_Data extract_
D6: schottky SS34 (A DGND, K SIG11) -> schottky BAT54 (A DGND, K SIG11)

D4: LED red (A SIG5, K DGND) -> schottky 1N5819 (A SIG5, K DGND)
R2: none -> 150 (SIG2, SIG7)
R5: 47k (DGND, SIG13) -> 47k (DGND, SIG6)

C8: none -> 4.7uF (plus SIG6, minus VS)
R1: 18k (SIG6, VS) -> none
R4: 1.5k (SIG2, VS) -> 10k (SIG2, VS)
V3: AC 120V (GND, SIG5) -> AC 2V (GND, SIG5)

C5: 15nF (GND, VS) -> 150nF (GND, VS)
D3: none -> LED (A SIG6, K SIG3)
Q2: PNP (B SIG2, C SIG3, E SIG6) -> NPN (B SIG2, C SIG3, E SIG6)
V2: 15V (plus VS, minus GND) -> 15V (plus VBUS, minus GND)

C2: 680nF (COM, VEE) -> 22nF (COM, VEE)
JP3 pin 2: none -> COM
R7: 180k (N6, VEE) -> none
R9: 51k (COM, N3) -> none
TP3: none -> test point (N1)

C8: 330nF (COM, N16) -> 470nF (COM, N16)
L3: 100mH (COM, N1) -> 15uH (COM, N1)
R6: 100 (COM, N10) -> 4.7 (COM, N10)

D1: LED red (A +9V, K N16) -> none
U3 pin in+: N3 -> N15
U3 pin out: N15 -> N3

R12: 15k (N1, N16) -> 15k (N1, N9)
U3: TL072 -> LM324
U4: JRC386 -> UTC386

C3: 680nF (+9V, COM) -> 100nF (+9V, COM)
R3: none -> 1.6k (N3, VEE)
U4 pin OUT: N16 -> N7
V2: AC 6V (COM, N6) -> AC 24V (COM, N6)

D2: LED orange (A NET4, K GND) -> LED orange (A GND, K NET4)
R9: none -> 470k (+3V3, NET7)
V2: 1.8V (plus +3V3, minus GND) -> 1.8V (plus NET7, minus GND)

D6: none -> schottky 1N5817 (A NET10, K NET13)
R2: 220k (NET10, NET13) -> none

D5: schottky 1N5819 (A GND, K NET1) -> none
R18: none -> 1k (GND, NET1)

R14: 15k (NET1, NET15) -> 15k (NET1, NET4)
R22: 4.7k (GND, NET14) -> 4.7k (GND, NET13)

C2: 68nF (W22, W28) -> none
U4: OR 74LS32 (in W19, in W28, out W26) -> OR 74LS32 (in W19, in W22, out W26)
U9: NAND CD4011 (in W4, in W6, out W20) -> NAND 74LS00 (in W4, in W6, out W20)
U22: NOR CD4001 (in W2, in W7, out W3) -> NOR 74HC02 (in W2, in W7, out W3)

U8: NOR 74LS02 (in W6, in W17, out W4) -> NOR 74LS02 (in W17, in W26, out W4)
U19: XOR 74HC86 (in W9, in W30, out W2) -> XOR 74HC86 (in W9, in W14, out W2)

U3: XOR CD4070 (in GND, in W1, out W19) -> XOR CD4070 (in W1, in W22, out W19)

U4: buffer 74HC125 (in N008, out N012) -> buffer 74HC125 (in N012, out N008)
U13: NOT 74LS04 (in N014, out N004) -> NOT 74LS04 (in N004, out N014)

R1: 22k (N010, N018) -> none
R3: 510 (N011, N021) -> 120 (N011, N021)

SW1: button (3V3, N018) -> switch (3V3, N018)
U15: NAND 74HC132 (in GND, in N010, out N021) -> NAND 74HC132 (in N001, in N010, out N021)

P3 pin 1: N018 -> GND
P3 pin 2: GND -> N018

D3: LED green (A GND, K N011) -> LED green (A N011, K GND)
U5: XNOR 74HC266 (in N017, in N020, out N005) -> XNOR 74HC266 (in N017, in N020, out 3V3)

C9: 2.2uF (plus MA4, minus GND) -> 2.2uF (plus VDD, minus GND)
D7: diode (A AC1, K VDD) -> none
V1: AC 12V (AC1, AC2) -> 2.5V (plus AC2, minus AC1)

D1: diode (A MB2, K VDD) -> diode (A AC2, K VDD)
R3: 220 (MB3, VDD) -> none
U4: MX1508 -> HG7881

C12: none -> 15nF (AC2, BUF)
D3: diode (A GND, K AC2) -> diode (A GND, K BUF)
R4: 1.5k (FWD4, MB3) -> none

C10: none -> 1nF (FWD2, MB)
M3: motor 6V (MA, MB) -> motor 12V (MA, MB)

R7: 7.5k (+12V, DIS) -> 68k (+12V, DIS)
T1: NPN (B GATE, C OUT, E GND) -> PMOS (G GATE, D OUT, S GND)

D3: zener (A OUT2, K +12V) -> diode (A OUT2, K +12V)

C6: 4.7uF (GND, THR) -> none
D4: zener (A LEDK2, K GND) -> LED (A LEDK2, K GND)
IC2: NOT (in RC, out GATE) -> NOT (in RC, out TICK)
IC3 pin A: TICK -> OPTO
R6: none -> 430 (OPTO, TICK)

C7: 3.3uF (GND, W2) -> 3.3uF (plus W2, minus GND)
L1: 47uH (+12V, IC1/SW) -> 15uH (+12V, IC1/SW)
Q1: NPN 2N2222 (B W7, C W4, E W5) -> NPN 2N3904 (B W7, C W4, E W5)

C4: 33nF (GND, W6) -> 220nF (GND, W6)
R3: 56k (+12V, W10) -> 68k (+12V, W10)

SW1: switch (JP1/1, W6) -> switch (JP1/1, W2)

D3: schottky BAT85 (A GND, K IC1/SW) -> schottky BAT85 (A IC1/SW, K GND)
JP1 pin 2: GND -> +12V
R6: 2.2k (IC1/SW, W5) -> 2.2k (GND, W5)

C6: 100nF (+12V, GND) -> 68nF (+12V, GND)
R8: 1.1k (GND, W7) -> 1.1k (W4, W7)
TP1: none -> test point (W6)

_Activity_
Look through the data above. Copy every line with the string "point" in it.

_Result of this exercise_
TP3: none -> test point (N1)
TP1: none -> test point (W6)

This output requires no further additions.